#### [PROMPT]
Copy out every entry precisely.
[[ DATA IN THIS EXERCISE, beginning ]]
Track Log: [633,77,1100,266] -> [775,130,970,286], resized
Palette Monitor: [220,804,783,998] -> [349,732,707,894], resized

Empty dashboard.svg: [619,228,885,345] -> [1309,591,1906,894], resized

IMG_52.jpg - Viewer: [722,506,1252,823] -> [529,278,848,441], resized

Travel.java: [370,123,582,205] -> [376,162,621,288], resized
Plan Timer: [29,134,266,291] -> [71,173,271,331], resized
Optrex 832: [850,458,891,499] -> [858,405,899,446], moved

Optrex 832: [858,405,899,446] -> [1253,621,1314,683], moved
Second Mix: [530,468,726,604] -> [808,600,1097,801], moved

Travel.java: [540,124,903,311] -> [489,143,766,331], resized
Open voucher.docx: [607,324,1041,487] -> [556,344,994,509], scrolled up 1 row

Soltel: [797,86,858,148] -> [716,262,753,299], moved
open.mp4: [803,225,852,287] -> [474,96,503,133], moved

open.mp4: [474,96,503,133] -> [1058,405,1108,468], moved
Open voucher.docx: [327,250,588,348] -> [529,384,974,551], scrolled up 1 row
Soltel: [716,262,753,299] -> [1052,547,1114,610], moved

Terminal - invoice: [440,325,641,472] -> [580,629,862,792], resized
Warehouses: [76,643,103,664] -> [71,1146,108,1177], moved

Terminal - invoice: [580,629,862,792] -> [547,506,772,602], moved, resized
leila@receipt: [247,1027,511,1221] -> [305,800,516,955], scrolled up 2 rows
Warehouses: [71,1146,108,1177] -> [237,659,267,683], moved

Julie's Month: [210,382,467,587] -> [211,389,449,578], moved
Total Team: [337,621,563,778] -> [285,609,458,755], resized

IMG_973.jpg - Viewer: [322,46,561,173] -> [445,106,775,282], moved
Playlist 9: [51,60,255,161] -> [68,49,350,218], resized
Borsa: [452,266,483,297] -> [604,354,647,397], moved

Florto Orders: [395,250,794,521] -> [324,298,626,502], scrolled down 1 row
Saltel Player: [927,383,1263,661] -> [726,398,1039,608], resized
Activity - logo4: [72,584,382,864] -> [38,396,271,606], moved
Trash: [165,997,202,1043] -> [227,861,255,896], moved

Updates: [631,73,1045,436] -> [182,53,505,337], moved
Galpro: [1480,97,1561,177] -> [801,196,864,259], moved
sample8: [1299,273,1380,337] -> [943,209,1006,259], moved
[[ DATA IN THIS EXERCISE, end ]]
#### [ANSWER BOX]
Track Log: [633,77,1100,266] -> [775,130,970,286], resized
Palette Monitor: [220,804,783,998] -> [349,732,707,894], resized

Empty dashboard.svg: [619,228,885,345] -> [1309,591,1906,894], resized

IMG_52.jpg - Viewer: [722,506,1252,823] -> [529,278,848,441], resized

Travel.java: [370,123,582,205] -> [376,162,621,288], resized
Plan Timer: [29,134,266,291] -> [71,173,271,331], resized
Optrex 832: [850,458,891,499] -> [858,405,899,446], moved

Optrex 832: [858,405,899,446] -> [1253,621,1314,683], moved
Second Mix: [530,468,726,604] -> [808,600,1097,801], moved

Travel.java: [540,124,903,311] -> [489,143,766,331], resized
Open voucher.docx: [607,324,1041,487] -> [556,344,994,509], scrolled up 1 row

Soltel: [797,86,858,148] -> [716,262,753,299], moved
open.mp4: [803,225,852,287] -> [474,96,503,133], moved

open.mp4: [474,96,503,133] -> [1058,405,1108,468], moved
Open voucher.docx: [327,250,588,348] -> [529,384,974,551], scrolled up 1 row
Soltel: [716,262,753,299] -> [1052,547,1114,610], moved

Terminal - invoice: [440,325,641,472] -> [580,629,862,792], resized
Warehouses: [76,643,103,664] -> [71,1146,108,1177], moved

Terminal - invoice: [580,629,862,792] -> [547,506,772,602], moved, resized
leila@receipt: [247,1027,511,1221] -> [305,800,516,955], scrolled up 2 rows
Warehouses: [71,1146,108,1177] -> [237,659,267,683], moved

Julie's Month: [210,382,467,587] -> [211,389,449,578], moved
Total Team: [337,621,563,778] -> [285,609,458,755], resized

IMG_973.jpg - Viewer: [322,46,561,173] -> [445,106,775,282], moved
Playlist 9: [51,60,255,161] -> [68,49,350,218], resized
Borsa: [452,266,483,297] -> [604,354,647,397], moved

Florto Orders: [395,250,794,521] -> [324,298,626,502], scrolled down 1 row
Saltel Player: [927,383,1263,661] -> [726,398,1039,608], resized
Activity - logo4: [72,584,382,864] -> [38,396,271,606], moved
Trash: [165,997,202,1043] -> [227,861,255,896], moved

Updates: [631,73,1045,436] -> [182,53,505,337], moved
Galpro: [1480,97,1561,177] -> [801,196,864,259], moved
sample8: [1299,273,1380,337] -> [943,209,1006,259], moved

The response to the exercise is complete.